Task inputs section start

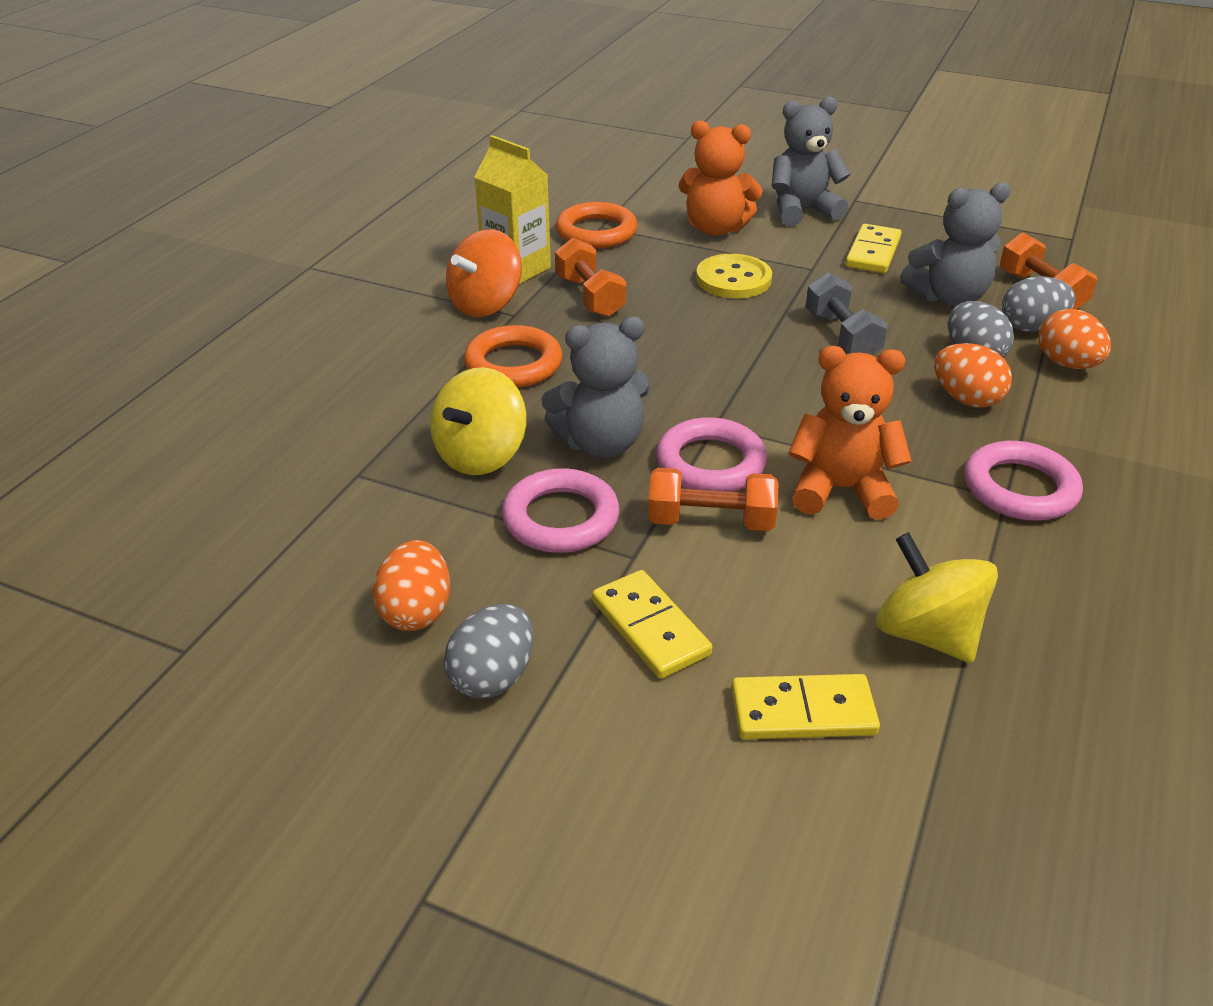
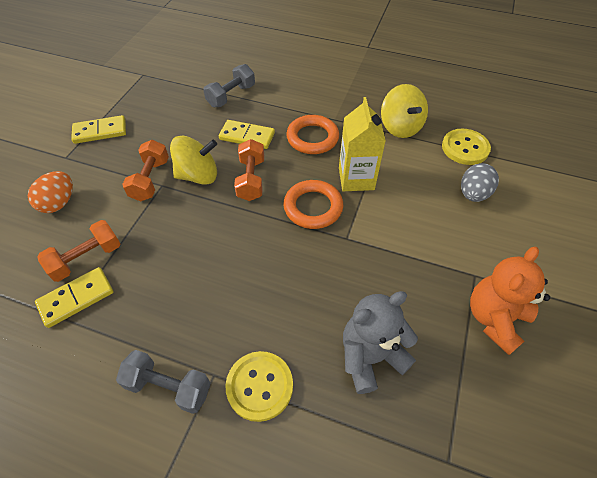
grey dumbbell: 1 -> 2
grey egg: 3 -> 1
grey teddy bear: 3 -> 1
orange egg: 3 -> 1
orange spinning top: 1 -> 0
orange teddy bear: 2 -> 1
pink ring: 3 -> 0
yellow button: 1 -> 2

Task inputs section end

● **Instructions for the task**
Set down each entry above exactly as it appears. Omit the pictures.

● **Reply**
grey dumbbell: 1 -> 2
grey egg: 3 -> 1
grey teddy bear: 3 -> 1
orange egg: 3 -> 1
orange spinning top: 1 -> 0
orange teddy bear: 2 -> 1
pink ring: 3 -> 0
yellow button: 1 -> 2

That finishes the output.